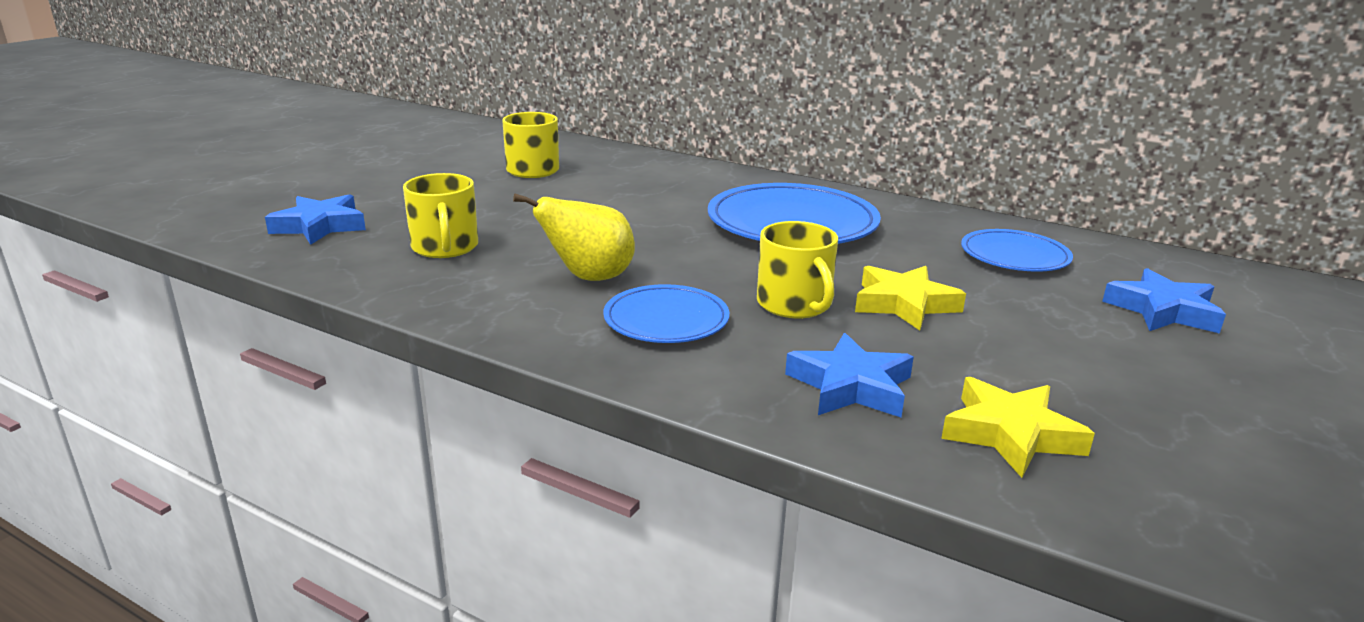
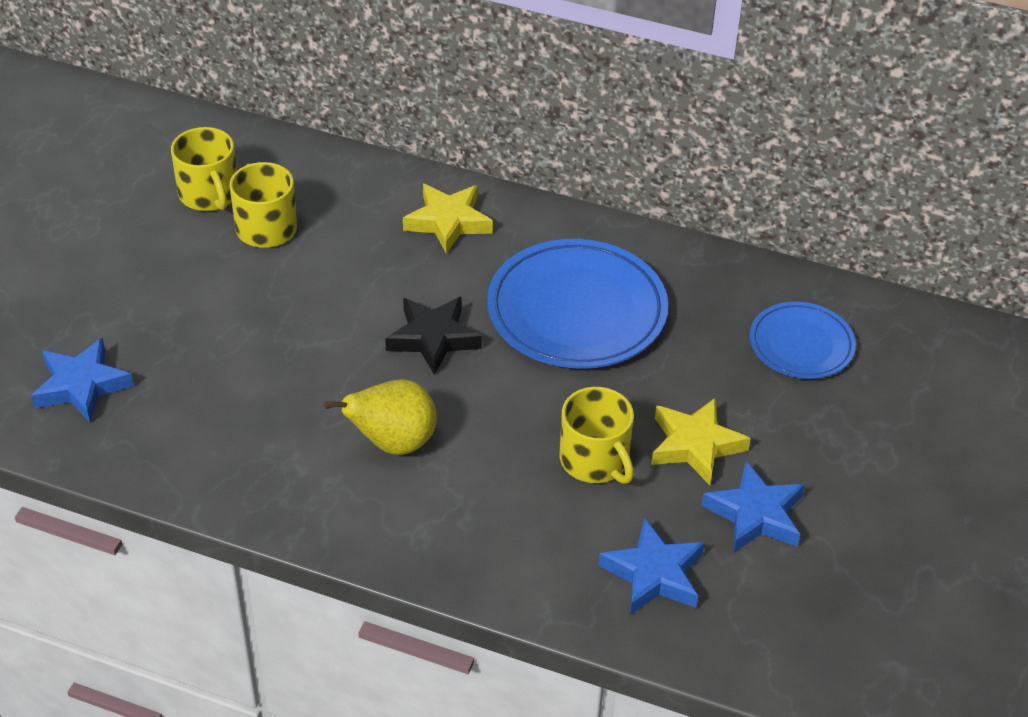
camera: 10 degrees left, 20 degrees up
(445, 247) = (231, 408): yellow mug -> yellow mug (209, 194)
(652, 227) = (433, 338): none -> black star
(666, 320) = (482, 503): blue plate -> none
(1010, 434) = (780, 615): yellow star -> yellow star (448, 222)
(1163, 310) = (927, 422): blue star -> blue star (755, 514)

--- --- ---

▸ **What to do**
Write out each entry above once more, exactly as written, and drop the pictures.

▸ **Result of this task**
camera: 10 degrees left, 20 degrees up
(445, 247) = (231, 408): yellow mug -> yellow mug (209, 194)
(652, 227) = (433, 338): none -> black star
(666, 320) = (482, 503): blue plate -> none
(1010, 434) = (780, 615): yellow star -> yellow star (448, 222)
(1163, 310) = (927, 422): blue star -> blue star (755, 514)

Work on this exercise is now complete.